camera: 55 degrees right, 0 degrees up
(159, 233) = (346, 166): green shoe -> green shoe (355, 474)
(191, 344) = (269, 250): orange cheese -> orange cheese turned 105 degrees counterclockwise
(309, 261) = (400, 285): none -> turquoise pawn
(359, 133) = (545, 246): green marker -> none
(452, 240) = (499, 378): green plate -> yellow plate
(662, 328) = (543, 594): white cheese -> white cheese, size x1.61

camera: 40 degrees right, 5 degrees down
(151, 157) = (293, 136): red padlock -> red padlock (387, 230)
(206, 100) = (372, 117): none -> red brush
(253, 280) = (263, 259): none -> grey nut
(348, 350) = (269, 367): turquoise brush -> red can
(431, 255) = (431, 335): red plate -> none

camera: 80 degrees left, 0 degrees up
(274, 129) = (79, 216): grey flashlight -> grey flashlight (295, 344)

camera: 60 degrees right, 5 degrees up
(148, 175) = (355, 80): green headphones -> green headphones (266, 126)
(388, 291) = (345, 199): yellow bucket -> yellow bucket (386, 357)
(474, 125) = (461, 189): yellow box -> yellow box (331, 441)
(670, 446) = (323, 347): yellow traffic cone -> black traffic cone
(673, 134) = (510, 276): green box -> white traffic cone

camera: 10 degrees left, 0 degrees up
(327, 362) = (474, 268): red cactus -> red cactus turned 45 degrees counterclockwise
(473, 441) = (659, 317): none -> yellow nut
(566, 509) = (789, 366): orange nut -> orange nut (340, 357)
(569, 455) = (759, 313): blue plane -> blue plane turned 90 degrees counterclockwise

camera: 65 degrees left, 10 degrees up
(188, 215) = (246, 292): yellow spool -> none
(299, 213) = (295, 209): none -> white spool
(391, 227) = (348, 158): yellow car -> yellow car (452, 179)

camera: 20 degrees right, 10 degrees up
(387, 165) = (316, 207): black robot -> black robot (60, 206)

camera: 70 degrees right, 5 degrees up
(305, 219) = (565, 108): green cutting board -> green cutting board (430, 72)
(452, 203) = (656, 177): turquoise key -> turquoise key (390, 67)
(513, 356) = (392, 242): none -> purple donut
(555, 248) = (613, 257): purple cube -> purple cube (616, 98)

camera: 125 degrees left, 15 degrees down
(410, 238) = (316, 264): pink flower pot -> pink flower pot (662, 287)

:::::

#### To do:
The answer must be every line of the entries that includes the word "spool".

#### Output of the task:
(188, 215) = (246, 292): yellow spool -> none
(299, 213) = (295, 209): none -> white spool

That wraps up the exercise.